_Aim of the exercise_
Reproduce the rows from the first one through the line containing "road 4 (unclassified): [(281,228),(511,118)]", substituting "centerline" for "centreline" and leaving everything else as it stands.

════════════════════

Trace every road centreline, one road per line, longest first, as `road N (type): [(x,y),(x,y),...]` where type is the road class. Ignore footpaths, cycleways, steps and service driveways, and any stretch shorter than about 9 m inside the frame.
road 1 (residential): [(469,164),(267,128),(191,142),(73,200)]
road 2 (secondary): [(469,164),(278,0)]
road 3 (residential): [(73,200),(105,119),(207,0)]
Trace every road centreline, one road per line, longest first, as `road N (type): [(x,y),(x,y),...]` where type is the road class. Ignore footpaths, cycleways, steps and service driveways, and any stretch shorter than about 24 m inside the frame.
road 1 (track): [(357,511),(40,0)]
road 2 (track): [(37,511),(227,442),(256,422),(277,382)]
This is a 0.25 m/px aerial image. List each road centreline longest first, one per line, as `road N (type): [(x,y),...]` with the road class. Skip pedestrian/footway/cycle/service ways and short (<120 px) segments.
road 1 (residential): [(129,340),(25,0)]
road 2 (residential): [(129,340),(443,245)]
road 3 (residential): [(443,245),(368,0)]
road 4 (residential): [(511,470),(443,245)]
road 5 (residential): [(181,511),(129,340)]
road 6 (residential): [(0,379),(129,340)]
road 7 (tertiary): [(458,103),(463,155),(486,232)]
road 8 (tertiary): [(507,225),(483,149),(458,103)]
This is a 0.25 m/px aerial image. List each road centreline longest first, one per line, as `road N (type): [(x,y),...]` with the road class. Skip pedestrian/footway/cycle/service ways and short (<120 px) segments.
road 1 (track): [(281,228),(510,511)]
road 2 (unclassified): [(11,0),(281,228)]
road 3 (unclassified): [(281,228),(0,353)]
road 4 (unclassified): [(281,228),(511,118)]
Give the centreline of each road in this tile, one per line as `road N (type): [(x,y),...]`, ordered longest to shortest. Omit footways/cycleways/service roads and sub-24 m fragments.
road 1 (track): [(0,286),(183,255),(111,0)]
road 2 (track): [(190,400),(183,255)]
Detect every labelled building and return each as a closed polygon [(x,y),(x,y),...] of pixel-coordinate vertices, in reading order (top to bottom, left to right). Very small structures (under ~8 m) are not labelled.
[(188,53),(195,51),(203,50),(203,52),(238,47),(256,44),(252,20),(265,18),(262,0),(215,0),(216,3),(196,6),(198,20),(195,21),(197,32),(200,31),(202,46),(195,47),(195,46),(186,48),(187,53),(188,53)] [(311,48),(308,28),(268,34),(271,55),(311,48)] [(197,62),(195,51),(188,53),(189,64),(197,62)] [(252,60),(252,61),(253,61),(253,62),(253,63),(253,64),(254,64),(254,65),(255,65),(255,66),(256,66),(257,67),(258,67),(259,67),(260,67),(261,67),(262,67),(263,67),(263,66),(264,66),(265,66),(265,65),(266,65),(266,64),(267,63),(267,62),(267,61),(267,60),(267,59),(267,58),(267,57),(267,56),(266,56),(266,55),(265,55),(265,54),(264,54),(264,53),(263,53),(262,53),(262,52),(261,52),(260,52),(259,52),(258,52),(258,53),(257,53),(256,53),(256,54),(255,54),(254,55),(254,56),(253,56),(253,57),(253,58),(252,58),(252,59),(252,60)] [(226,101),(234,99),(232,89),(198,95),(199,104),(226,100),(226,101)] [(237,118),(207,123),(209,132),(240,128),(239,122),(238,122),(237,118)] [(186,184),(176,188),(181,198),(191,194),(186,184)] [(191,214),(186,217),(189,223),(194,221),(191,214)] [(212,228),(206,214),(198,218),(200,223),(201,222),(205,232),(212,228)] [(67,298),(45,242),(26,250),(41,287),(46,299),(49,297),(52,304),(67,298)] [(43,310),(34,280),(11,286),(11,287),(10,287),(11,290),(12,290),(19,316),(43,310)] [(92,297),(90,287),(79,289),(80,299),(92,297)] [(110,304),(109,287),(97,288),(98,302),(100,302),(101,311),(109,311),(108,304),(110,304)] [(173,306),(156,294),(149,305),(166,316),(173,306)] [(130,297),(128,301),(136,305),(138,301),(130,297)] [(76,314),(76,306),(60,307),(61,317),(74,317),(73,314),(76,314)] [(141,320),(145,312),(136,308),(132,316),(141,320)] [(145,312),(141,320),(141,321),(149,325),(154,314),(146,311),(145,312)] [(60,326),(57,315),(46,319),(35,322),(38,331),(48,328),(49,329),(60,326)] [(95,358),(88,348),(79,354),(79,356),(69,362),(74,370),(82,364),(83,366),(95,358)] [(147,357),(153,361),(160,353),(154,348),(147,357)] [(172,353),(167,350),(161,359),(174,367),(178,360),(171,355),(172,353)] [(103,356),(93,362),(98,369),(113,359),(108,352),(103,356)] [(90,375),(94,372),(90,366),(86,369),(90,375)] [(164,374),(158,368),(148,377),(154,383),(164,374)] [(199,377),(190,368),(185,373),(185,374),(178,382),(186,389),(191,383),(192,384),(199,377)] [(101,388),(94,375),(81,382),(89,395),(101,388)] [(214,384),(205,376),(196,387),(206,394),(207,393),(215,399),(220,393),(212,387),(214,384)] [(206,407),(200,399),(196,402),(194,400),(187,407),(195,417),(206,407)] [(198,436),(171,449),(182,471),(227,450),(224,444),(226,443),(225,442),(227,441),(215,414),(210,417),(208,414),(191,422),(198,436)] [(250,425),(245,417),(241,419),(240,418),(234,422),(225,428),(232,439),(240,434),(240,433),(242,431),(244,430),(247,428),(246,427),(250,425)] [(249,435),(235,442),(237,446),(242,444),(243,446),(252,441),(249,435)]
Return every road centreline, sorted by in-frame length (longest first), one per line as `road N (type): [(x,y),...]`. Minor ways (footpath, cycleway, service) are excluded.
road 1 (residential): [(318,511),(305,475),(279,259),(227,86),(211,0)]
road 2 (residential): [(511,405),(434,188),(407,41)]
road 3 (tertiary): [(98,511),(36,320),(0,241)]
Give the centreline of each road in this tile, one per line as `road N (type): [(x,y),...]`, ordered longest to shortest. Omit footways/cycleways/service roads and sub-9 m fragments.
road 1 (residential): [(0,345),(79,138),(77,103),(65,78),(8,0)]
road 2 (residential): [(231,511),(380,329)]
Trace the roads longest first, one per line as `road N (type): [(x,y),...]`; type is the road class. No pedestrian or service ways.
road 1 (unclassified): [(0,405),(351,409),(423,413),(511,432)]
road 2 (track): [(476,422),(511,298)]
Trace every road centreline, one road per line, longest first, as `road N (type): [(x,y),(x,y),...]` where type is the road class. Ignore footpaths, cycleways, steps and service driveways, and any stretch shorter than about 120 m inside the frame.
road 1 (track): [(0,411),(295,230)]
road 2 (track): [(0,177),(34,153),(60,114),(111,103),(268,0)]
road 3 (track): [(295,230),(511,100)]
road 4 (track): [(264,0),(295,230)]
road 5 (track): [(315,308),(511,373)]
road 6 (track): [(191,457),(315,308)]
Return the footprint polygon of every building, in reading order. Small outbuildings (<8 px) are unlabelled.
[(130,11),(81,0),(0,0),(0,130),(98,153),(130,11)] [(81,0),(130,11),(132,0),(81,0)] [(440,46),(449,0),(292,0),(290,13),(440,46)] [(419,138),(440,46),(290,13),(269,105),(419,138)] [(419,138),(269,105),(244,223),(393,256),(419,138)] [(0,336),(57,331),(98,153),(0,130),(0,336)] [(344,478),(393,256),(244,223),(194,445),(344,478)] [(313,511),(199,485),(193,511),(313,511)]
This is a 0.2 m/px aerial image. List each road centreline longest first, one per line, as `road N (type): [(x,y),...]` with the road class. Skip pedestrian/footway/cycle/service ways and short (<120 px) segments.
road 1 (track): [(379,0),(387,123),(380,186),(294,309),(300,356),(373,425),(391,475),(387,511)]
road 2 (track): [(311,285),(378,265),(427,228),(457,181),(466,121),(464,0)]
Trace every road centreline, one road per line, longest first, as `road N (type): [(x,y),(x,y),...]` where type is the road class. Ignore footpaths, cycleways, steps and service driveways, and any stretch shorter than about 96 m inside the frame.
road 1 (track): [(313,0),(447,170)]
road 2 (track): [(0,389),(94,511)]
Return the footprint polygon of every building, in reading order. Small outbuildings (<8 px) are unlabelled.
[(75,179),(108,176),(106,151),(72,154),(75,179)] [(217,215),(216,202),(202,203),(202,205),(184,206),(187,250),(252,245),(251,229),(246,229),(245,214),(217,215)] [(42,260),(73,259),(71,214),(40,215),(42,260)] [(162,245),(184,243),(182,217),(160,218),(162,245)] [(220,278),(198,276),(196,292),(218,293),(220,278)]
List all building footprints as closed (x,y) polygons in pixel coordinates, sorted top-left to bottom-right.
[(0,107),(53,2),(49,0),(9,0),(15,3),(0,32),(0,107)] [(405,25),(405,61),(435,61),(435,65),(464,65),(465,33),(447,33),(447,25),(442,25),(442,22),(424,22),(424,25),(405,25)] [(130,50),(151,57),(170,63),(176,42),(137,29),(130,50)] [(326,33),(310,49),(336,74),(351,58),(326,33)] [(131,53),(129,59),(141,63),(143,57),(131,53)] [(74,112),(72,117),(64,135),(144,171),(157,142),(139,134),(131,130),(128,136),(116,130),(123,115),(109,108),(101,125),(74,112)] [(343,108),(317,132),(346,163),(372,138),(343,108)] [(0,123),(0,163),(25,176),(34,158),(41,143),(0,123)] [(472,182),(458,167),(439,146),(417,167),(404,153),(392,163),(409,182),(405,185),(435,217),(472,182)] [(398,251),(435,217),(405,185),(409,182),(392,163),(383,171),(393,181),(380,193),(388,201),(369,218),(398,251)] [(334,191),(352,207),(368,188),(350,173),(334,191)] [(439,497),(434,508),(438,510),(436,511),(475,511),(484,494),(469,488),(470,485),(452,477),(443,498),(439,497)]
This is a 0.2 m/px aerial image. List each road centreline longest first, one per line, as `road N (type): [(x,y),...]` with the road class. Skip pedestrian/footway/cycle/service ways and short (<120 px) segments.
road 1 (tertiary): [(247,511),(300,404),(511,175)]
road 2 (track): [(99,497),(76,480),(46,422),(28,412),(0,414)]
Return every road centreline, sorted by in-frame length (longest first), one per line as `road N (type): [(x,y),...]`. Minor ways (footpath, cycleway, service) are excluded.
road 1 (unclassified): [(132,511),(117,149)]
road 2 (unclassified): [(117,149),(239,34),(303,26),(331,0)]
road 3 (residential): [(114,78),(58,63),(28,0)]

════════════════════

_Output for this task_
Trace every road centerline, one road per line, longest first, as `road N (type): [(x,y),(x,y),...]` where type is the road class. Ignore footpaths, cycleways, steps and service driveways, and any stretch shorter than about 9 m inside the frame.
road 1 (residential): [(469,164),(267,128),(191,142),(73,200)]
road 2 (secondary): [(469,164),(278,0)]
road 3 (residential): [(73,200),(105,119),(207,0)]
Trace every road centerline, one road per line, longest first, as `road N (type): [(x,y),(x,y),...]` where type is the road class. Ignore footpaths, cycleways, steps and service driveways, and any stretch shorter than about 24 m inside the frame.
road 1 (track): [(357,511),(40,0)]
road 2 (track): [(37,511),(227,442),(256,422),(277,382)]
This is a 0.25 m/px aerial image. List each road centerline longest first, one per line, as `road N (type): [(x,y),...]` with the road class. Skip pedestrian/footway/cycle/service ways and short (<120 px) segments.
road 1 (residential): [(129,340),(25,0)]
road 2 (residential): [(129,340),(443,245)]
road 3 (residential): [(443,245),(368,0)]
road 4 (residential): [(511,470),(443,245)]
road 5 (residential): [(181,511),(129,340)]
road 6 (residential): [(0,379),(129,340)]
road 7 (tertiary): [(458,103),(463,155),(486,232)]
road 8 (tertiary): [(507,225),(483,149),(458,103)]
This is a 0.25 m/px aerial image. List each road centerline longest first, one per line, as `road N (type): [(x,y),...]` with the road class. Skip pedestrian/footway/cycle/service ways and short (<120 px) segments.
road 1 (track): [(281,228),(510,511)]
road 2 (unclassified): [(11,0),(281,228)]
road 3 (unclassified): [(281,228),(0,353)]
road 4 (unclassified): [(281,228),(511,118)]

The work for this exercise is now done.